**What the exercise asks**.
Only the lines from the line containing "Outline any instance of stroma." to the end of the entries should be repeated, exactly as they appear.

**Exercise materials**.
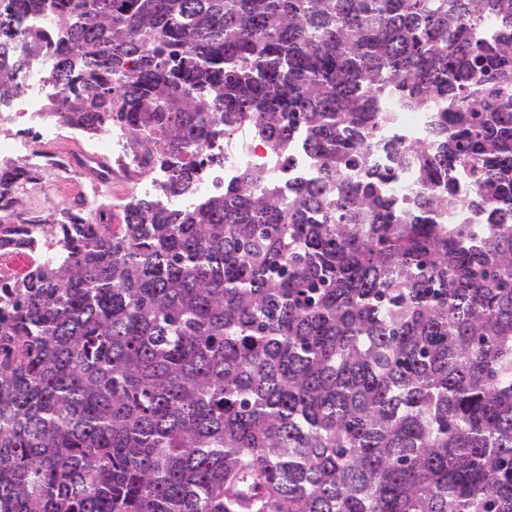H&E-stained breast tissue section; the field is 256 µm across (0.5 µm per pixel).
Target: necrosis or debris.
<instances>
[{
  "label": "necrosis or debris",
  "instance_id": "necrosis-or-debris-1",
  "mask_svg": "<svg viewBox=\"0 0 512 512\" xmlns=\"http://www.w3.org/2000/svg\"><path fill=\"white\" fill-rule=\"evenodd\" d=\"M17 93L11 105L0 112V160H11L29 170L48 168L53 180H68L72 175L85 170L87 163L98 158L112 160L114 184L122 185L140 194L161 198L165 206L178 209L194 208L204 197L222 188L224 183L235 181L245 171L264 173L276 179H286L294 173H309L315 170L316 162L302 147L301 141H293L286 156H279L266 144L246 136L230 139L217 136L202 147L192 149L193 160L201 162L202 169L194 192L188 195L170 196L163 188L171 172L163 167L149 168L142 163V153L148 143L147 136L133 137L122 125H107L96 134L73 126L69 129L71 140L82 143L83 149L69 165L47 167L41 144L58 140L59 128L53 122V98L44 92L54 83V60L42 56L18 73ZM439 109L431 102L419 109H409L402 98L389 94L381 102L386 123L377 133V142L372 146L374 162L383 168H395L396 176L387 184V190L400 205L406 206L416 200L422 189L419 185L417 166L407 160L404 166L395 167L391 155L383 148L388 140L410 146L426 141L432 117ZM39 183L20 186L16 199L0 203V227L10 228L25 223L28 245L25 253L29 265L52 264L60 255L62 241L48 225V211H41L38 220L26 221L28 208L25 204L31 193L37 192Z\"/></svg>",
  "mask_w": 512,
  "mask_h": 512
}]
</instances>
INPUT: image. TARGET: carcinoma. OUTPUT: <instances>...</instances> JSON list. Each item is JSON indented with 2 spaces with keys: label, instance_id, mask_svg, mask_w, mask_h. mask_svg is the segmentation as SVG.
I'll return each instance as SVG.
<instances>
[{
  "label": "carcinoma",
  "instance_id": "cac0c4a2",
  "mask_svg": "<svg viewBox=\"0 0 512 512\" xmlns=\"http://www.w3.org/2000/svg\"><path fill=\"white\" fill-rule=\"evenodd\" d=\"M53 7L0 0V105L48 53L60 121L156 135L168 195L241 126L317 168L50 220L67 258L0 284V512H512V0ZM390 92L446 103L385 146L408 209L368 151ZM460 167L480 233L443 222ZM34 179L0 164V201Z\"/></svg>",
  "mask_w": 512,
  "mask_h": 512
}]
</instances>
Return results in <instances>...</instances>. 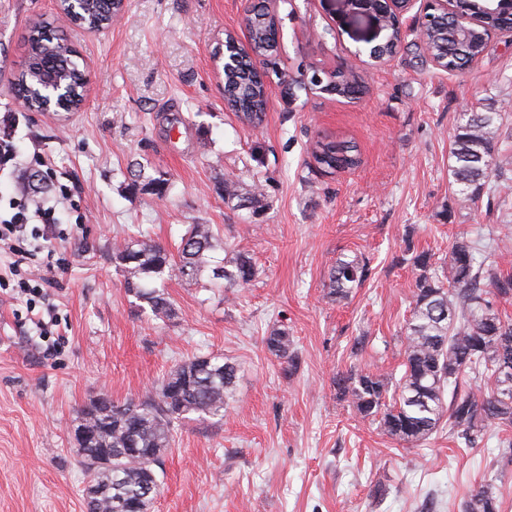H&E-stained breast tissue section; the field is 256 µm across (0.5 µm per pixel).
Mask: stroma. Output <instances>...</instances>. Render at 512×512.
<instances>
[{
	"instance_id": "1",
	"label": "stroma",
	"mask_w": 512,
	"mask_h": 512,
	"mask_svg": "<svg viewBox=\"0 0 512 512\" xmlns=\"http://www.w3.org/2000/svg\"><path fill=\"white\" fill-rule=\"evenodd\" d=\"M245 0H127L101 34L76 32L55 0H0V114L13 112L16 162L40 187L68 186L81 225L49 243L58 270L45 302L59 315L38 336L16 278L0 287V512H86L76 461L77 410L107 394L122 402L156 389L181 362L237 363L223 419L189 417L162 456L150 512H461L493 481L512 512V460L498 440L459 449L437 432L412 447L382 435L333 379L344 372L400 375L411 314L412 258L446 264L458 236H483L487 273H512V33L494 35L464 72L420 56L410 33L375 63L353 50L368 28L345 0H279L278 70L348 64L359 98L317 91L289 99L272 82L259 127L224 105V37L244 33ZM76 45L88 79L75 112H29L13 84L33 22ZM500 115L496 191L465 202L448 175L462 114ZM354 145L356 167L321 171L317 142ZM167 174L157 196L135 166ZM233 181L251 204L226 200ZM211 225L247 252L258 275L224 292L172 279L171 317L160 319L124 288L115 244L148 233L176 249L188 225ZM369 272L348 298L330 297L338 258ZM287 330L295 364L264 338Z\"/></svg>"
}]
</instances>
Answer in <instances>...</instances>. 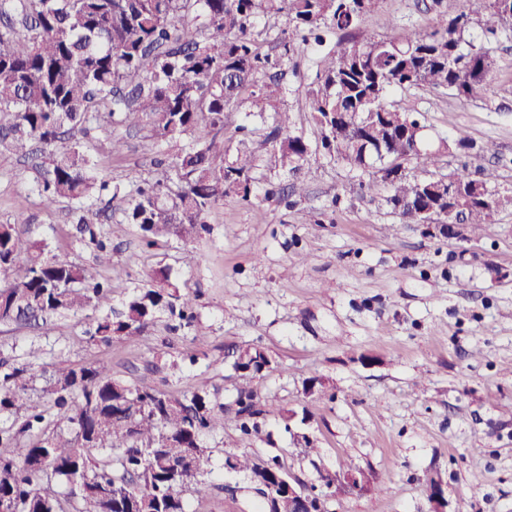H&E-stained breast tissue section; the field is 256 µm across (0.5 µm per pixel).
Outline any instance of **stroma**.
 Segmentation results:
<instances>
[{"label": "stroma", "instance_id": "stroma-1", "mask_svg": "<svg viewBox=\"0 0 512 512\" xmlns=\"http://www.w3.org/2000/svg\"><path fill=\"white\" fill-rule=\"evenodd\" d=\"M462 3L380 0L365 28L389 37L429 28ZM343 42L328 30L323 46L297 45L274 108L256 112L248 89L225 112L229 147L242 139L239 127L250 131L256 198L216 203L207 232L190 246L172 237L146 245L125 219L132 176L162 178L156 162L177 146L152 140L145 120L104 112L80 138L96 173L119 189L89 198L101 214L92 239L77 234L70 201L43 206L32 161L0 153V223L17 224L47 255L87 267L96 266L95 243L103 241L113 262L97 268L113 308L145 288L198 296L193 326L175 332L162 312L145 335L95 342L87 331L98 313L88 309L42 329L0 325V351L45 368L105 361L114 379L176 396L204 389L228 408L251 386L264 411L262 433L244 437L229 421L204 435L211 492L190 499L191 512H257L264 502L257 485L224 466L242 453L257 462L279 456L289 477L308 488L332 476L327 512H512V206L482 235L466 224L444 235L402 222L386 189L361 190L363 174L324 154L304 95L323 50ZM490 49L499 66L475 100L429 87L389 99L421 114L431 143L459 130L476 144L494 143L495 155L465 161L496 171L497 189L512 196V37ZM278 110L291 113L294 134L308 142L313 171L303 196L286 201L265 196L294 181L270 161ZM113 135L124 140L122 152H112ZM245 344L271 358L269 370L250 381L225 357ZM314 380L324 382V393H309ZM308 439L317 448L311 455ZM349 469L364 472L374 491L345 488ZM434 484L443 490L437 502L429 498Z\"/></svg>", "mask_w": 512, "mask_h": 512}]
</instances>
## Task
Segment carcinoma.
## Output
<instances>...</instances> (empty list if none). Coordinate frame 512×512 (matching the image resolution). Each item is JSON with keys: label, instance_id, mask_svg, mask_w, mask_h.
<instances>
[{"label": "carcinoma", "instance_id": "1", "mask_svg": "<svg viewBox=\"0 0 512 512\" xmlns=\"http://www.w3.org/2000/svg\"><path fill=\"white\" fill-rule=\"evenodd\" d=\"M379 0H0V152L25 154L42 144L50 166L37 185L45 207L61 199L79 204L77 230L96 213L84 201L108 189L93 175L95 163L77 141L65 143L61 128L84 131L102 108L137 112L151 137L192 143L167 161L177 190L157 181L136 189L126 221L152 243L173 234L194 243L207 211L226 197L250 201L253 156L238 150L224 161V111L239 103L259 74V94L283 93V57L261 51L253 28L284 14L301 40L320 43L321 25L355 40L325 54L306 87L309 112L326 154L369 174L364 189L383 184L387 202L405 223L433 215L464 214L474 234L494 210L512 203L491 185L493 174L462 166L447 177L408 173L416 158L437 164L439 151L423 146L418 117L386 102L394 89L443 88L461 100L484 90L498 62L485 43L512 32V0H464V9L434 30L414 28L396 38L363 33ZM199 12L198 28L187 18ZM271 158L290 172L304 170L309 144L291 134L289 113L275 116ZM440 147L473 148L461 130ZM112 289L93 268L48 256L15 224H0V323L44 325L64 313L94 309L92 339L140 336L159 310L177 312L190 324L196 296L146 289L112 310ZM271 363L258 345L239 348L235 369L256 377ZM32 368L0 354V416L21 415L19 427H0V512H189L190 491L207 497L202 466L209 449L204 432L224 430V407L198 390L177 397L112 378L105 362L53 365L47 393L52 417L29 405ZM232 420L245 436L260 432L257 394L239 390ZM230 471H250L271 507L290 512L293 502L280 479L277 457L262 464L246 454L225 459ZM63 482L67 492L57 490Z\"/></svg>", "mask_w": 512, "mask_h": 512}]
</instances>
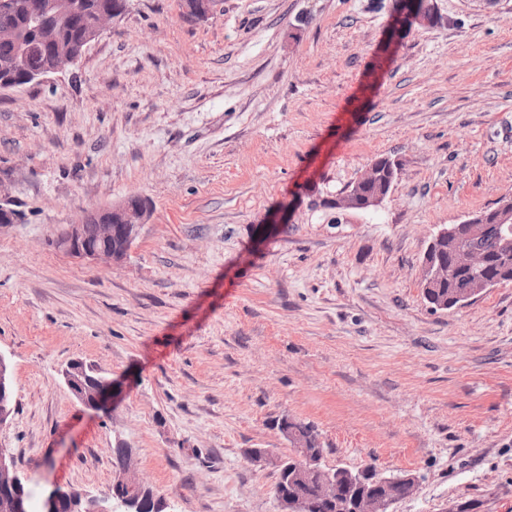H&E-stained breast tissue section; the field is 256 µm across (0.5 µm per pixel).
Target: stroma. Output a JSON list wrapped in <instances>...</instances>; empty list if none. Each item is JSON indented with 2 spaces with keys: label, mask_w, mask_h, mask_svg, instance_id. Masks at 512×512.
<instances>
[{
  "label": "stroma",
  "mask_w": 512,
  "mask_h": 512,
  "mask_svg": "<svg viewBox=\"0 0 512 512\" xmlns=\"http://www.w3.org/2000/svg\"><path fill=\"white\" fill-rule=\"evenodd\" d=\"M181 4L130 0L69 72L0 90V448L29 493L106 495L121 442L165 512H277L249 454L293 455L289 421L327 469L413 474L390 512H512V283L423 293L435 231L512 194V0H436L394 37L395 0ZM381 156L377 209H311ZM132 196L122 261L55 247ZM75 360L108 409L67 390ZM376 160L380 172L379 180L374 184L360 187L358 191L363 205L369 204L370 199L377 195L387 196L397 177L396 164L389 157H379ZM9 360L0 353V427L5 425L14 410ZM77 365L80 367L76 368ZM86 367L87 365L82 361L71 362V365L63 371L64 382L82 406L88 409H98L113 395L115 383L106 375L94 372L97 375L94 378L95 385L91 391L86 392L84 387V369Z\"/></svg>",
  "instance_id": "1"
}]
</instances>
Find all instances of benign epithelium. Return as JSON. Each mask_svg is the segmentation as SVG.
<instances>
[{"label": "benign epithelium", "mask_w": 512, "mask_h": 512, "mask_svg": "<svg viewBox=\"0 0 512 512\" xmlns=\"http://www.w3.org/2000/svg\"><path fill=\"white\" fill-rule=\"evenodd\" d=\"M53 0H30L28 10L37 31L38 42L46 47L54 44L57 39L56 14L53 13ZM412 25L428 26L437 16L436 0H414L412 8L404 12ZM121 15L114 12H98L91 19V35L87 36L71 51L59 56L51 64L39 70L29 71L26 80L34 81L40 77L63 71L75 64L90 46L92 41L109 31ZM24 68V55L18 54L11 61L0 66L3 78L0 79V90L14 88L17 83L14 74ZM147 210L133 206L129 202L116 204L110 208L86 213L77 224H69L57 239L58 247L65 252L82 259L112 262L120 261L141 236L146 220ZM97 221L96 234L99 245L88 246L85 239V227L88 221ZM477 225L473 220L443 228L437 232L430 243L426 259L425 287L431 288L435 283L448 279V267L437 259L441 249L440 243L452 235L459 237L463 233H473ZM454 265L461 269L478 271L485 265L483 254L468 248H459L454 253ZM86 364L74 361L64 369L63 378L67 388L77 401L88 409H98L113 395L114 380L103 374L94 378V387L85 390ZM12 388L9 360L0 353V427L5 425L14 410L12 404ZM299 465H287L283 459L265 451H258L255 464L265 468L271 466L284 475L283 486L275 488V500L278 512H312V502L301 497L297 492L299 484L311 476L319 477L320 497L326 502H335L338 494L339 481L343 475L326 470L320 466V459L306 448L298 449ZM0 497L10 502L9 512H26L28 491L23 483L13 458L0 449ZM85 494L78 490H54L45 502L46 512H68L72 502L84 498ZM398 500L387 479L375 481V490L362 497L358 512H389V506ZM90 512H153L156 498L150 493L149 484L140 471L132 463L119 469L112 484L110 498L99 501L88 500Z\"/></svg>", "instance_id": "obj_1"}]
</instances>
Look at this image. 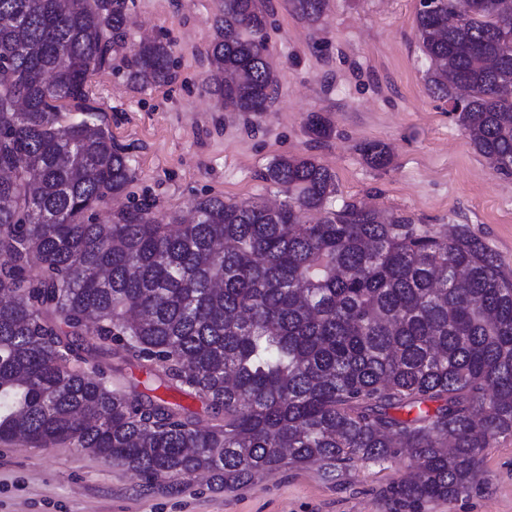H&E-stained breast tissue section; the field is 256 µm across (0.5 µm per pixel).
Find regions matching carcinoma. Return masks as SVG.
<instances>
[{"label":"carcinoma","mask_w":512,"mask_h":512,"mask_svg":"<svg viewBox=\"0 0 512 512\" xmlns=\"http://www.w3.org/2000/svg\"><path fill=\"white\" fill-rule=\"evenodd\" d=\"M310 25L326 0H289ZM431 0L416 36L430 92L494 172L512 175V0ZM269 0H218L207 49L224 111L279 92ZM125 0H0V441L66 444L145 484L205 473L232 488L285 465L338 473L408 451L389 488L409 512L479 484V455L512 438V274L468 225L443 235L362 203L336 176L278 156L286 200H195L158 224L141 203L96 210L136 178L112 133L60 121L110 65ZM134 84L172 79L143 40ZM320 138L330 121L308 115ZM362 158L384 169V144ZM310 211L323 217L307 221ZM147 381L200 403L192 409Z\"/></svg>","instance_id":"1"}]
</instances>
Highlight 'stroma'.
I'll use <instances>...</instances> for the list:
<instances>
[{
  "mask_svg": "<svg viewBox=\"0 0 512 512\" xmlns=\"http://www.w3.org/2000/svg\"><path fill=\"white\" fill-rule=\"evenodd\" d=\"M271 3L279 94L268 111L247 117L224 111L206 90L217 0H126L133 22L114 44L111 66L89 83L90 113L70 105L61 112L66 123L102 124L136 168L100 218L143 201L165 224L200 197L278 202L283 193L263 178L268 163L310 155L336 175L330 208L356 201L438 230L468 225L512 273V176L494 173L448 103L429 93L417 0H328L314 25L288 0ZM146 37L170 44L174 77L143 89L126 72L133 45ZM312 112L330 119V138L309 135ZM370 141L388 147V168L364 162L359 148ZM411 465L404 454L336 477L316 465L287 466L226 490L201 474L171 489L64 444H0V512H400L387 489ZM479 468L482 486L418 512H512V439L484 449Z\"/></svg>",
  "mask_w": 512,
  "mask_h": 512,
  "instance_id": "stroma-1",
  "label": "stroma"
}]
</instances>
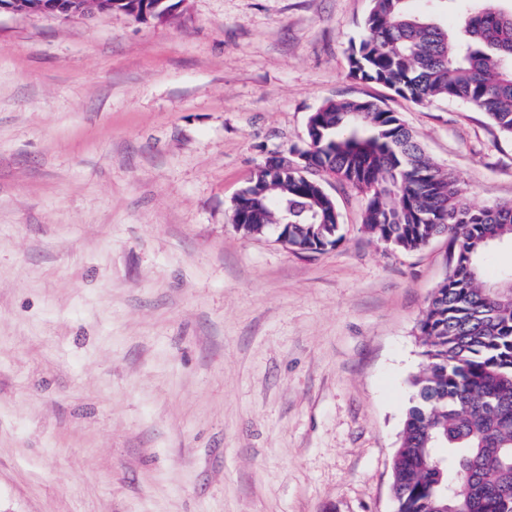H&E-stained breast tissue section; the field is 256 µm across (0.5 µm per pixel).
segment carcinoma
Wrapping results in <instances>:
<instances>
[{
	"label": "carcinoma",
	"instance_id": "1",
	"mask_svg": "<svg viewBox=\"0 0 512 512\" xmlns=\"http://www.w3.org/2000/svg\"><path fill=\"white\" fill-rule=\"evenodd\" d=\"M372 0L349 74L416 104L455 101L512 137V10L477 0L457 29L411 7ZM296 167L258 170L233 205L246 236L288 235L318 252L341 240L326 184L365 199L362 231L413 252L446 237L454 264L418 325L427 366L413 379L394 477L397 512H512V272L482 281V261L512 243V203L473 209L396 113L375 101L324 102Z\"/></svg>",
	"mask_w": 512,
	"mask_h": 512
}]
</instances>
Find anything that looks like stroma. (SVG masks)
Masks as SVG:
<instances>
[{"instance_id":"obj_1","label":"stroma","mask_w":512,"mask_h":512,"mask_svg":"<svg viewBox=\"0 0 512 512\" xmlns=\"http://www.w3.org/2000/svg\"><path fill=\"white\" fill-rule=\"evenodd\" d=\"M0 14V512H397L393 460L453 261L248 237L234 198L325 101L400 115L472 207L512 138L349 76L371 0ZM140 2L141 8L137 9L131 16L138 17V20L163 19L166 18L172 8L166 5L169 0H135ZM136 16V17H135ZM137 19V18H136Z\"/></svg>"}]
</instances>
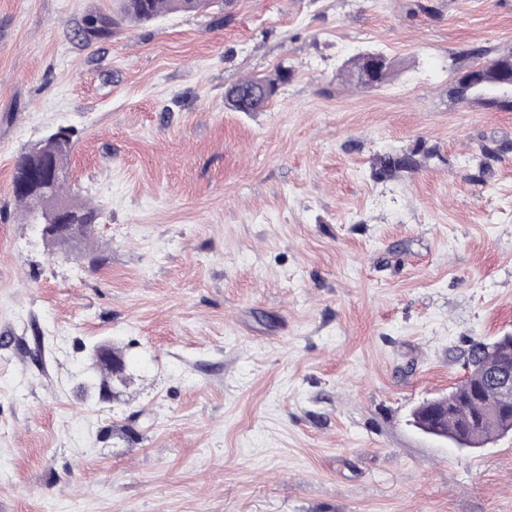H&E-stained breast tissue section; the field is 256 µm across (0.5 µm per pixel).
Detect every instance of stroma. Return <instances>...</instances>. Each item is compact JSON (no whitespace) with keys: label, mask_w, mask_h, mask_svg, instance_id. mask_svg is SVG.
<instances>
[{"label":"stroma","mask_w":512,"mask_h":512,"mask_svg":"<svg viewBox=\"0 0 512 512\" xmlns=\"http://www.w3.org/2000/svg\"><path fill=\"white\" fill-rule=\"evenodd\" d=\"M113 3L0 0V512H512V434L413 423L512 334V111L449 93L512 0H215L86 38ZM366 50L386 83L339 80ZM61 127L87 251L12 194ZM287 74L288 71L278 69L273 74L239 80L225 94L227 107L234 112L263 111L278 92L280 85L288 78ZM235 91L237 93L234 96V101L231 96Z\"/></svg>","instance_id":"stroma-1"}]
</instances>
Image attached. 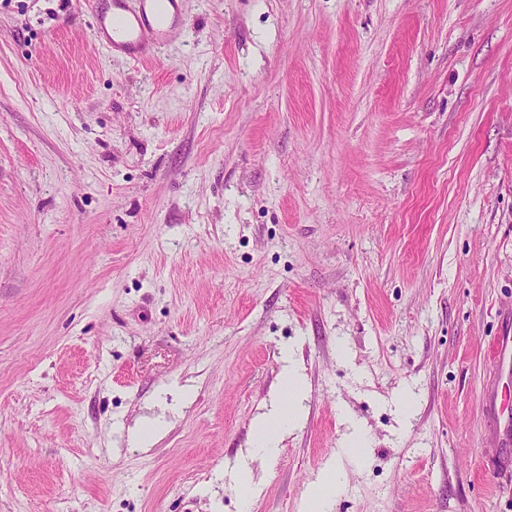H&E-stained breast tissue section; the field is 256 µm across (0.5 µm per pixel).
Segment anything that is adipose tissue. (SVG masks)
I'll return each mask as SVG.
<instances>
[{"mask_svg":"<svg viewBox=\"0 0 512 512\" xmlns=\"http://www.w3.org/2000/svg\"><path fill=\"white\" fill-rule=\"evenodd\" d=\"M304 391L300 369L292 363L285 366L269 411L257 418L253 424L252 433L256 447H273L283 429L298 422Z\"/></svg>","mask_w":512,"mask_h":512,"instance_id":"obj_1","label":"adipose tissue"}]
</instances>
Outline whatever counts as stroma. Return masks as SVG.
<instances>
[{"label": "stroma", "instance_id": "1", "mask_svg": "<svg viewBox=\"0 0 512 512\" xmlns=\"http://www.w3.org/2000/svg\"><path fill=\"white\" fill-rule=\"evenodd\" d=\"M182 10L137 64L0 0V512H305L330 466L327 512H512V0ZM497 348L500 362L496 366L495 378H489L483 388L484 411L490 434L500 435L503 432V436L508 437L509 419L502 427V418H504L506 412L509 416V397L503 390L499 389L498 375L507 358L510 357L512 361V326L502 331L497 340ZM288 366L282 372L268 412L257 418L253 424L255 448H272L282 430L300 417L304 397V381L300 369L292 362V354H286Z\"/></svg>", "mask_w": 512, "mask_h": 512}]
</instances>
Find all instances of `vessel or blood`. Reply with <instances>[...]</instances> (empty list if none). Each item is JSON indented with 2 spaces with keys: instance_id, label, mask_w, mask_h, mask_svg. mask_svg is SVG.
Segmentation results:
<instances>
[{
  "instance_id": "1",
  "label": "vessel or blood",
  "mask_w": 512,
  "mask_h": 512,
  "mask_svg": "<svg viewBox=\"0 0 512 512\" xmlns=\"http://www.w3.org/2000/svg\"><path fill=\"white\" fill-rule=\"evenodd\" d=\"M181 0H88L95 19L94 37L109 54L133 62L150 61L174 34ZM484 411L490 434H501L502 420L512 409V398L496 379L483 388Z\"/></svg>"
}]
</instances>
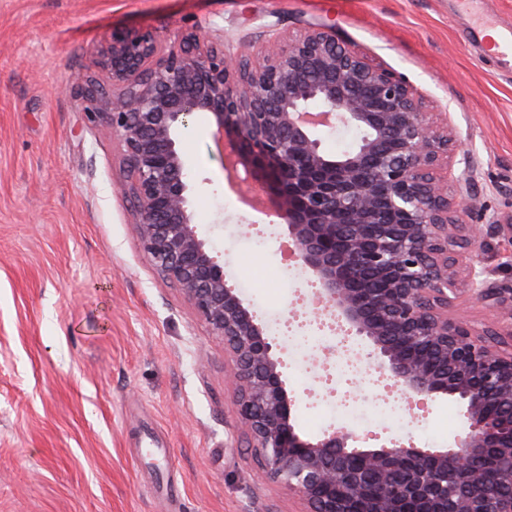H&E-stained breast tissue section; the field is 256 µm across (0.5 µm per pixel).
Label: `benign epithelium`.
<instances>
[{
    "label": "benign epithelium",
    "mask_w": 512,
    "mask_h": 512,
    "mask_svg": "<svg viewBox=\"0 0 512 512\" xmlns=\"http://www.w3.org/2000/svg\"><path fill=\"white\" fill-rule=\"evenodd\" d=\"M94 66L88 120L119 140L118 189L141 250L224 343L259 476L309 512H512V281L482 264L488 237L512 245V224L459 219L461 201L436 172L452 167L451 133L409 83L326 24L252 57L196 33L164 44L149 29L114 30ZM204 115L224 136L227 173L246 149L263 171L297 265L319 304L366 342L372 368L412 399L463 407L447 450L393 440L360 450L350 427L298 429L274 339L194 220L178 136ZM342 127L361 132L356 146L325 153L319 133ZM464 290L497 314L480 334L450 314Z\"/></svg>",
    "instance_id": "benign-epithelium-1"
}]
</instances>
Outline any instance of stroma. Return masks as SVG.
Segmentation results:
<instances>
[{"instance_id":"obj_1","label":"stroma","mask_w":512,"mask_h":512,"mask_svg":"<svg viewBox=\"0 0 512 512\" xmlns=\"http://www.w3.org/2000/svg\"><path fill=\"white\" fill-rule=\"evenodd\" d=\"M318 24L447 114L474 163L461 220L512 222V71L453 0H0V512H304L256 481L224 346L141 251L119 141L80 90L115 29L198 30L236 51ZM179 141L225 278L265 321L287 317L307 275L282 267L285 223L240 204L257 189L249 157L230 180L204 121ZM275 343L309 436L345 425L362 448H442L462 428L456 401L406 407L360 340Z\"/></svg>"}]
</instances>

**Task output**.
Outline any instance of stroma. Return masks as SVG.
Segmentation results:
<instances>
[{"instance_id":"obj_1","label":"stroma","mask_w":512,"mask_h":512,"mask_svg":"<svg viewBox=\"0 0 512 512\" xmlns=\"http://www.w3.org/2000/svg\"><path fill=\"white\" fill-rule=\"evenodd\" d=\"M318 24L447 114L474 163L461 220L512 222V71L453 0H0V512H304L256 481L224 346L141 251L119 141L80 90L115 29L198 30L236 51ZM179 141L225 278L265 321L287 317L307 275L282 267L285 223L240 204L257 189L249 157L230 180L204 121ZM275 343L309 436L345 425L362 448H442L462 428L456 401L406 407L360 340Z\"/></svg>"}]
</instances>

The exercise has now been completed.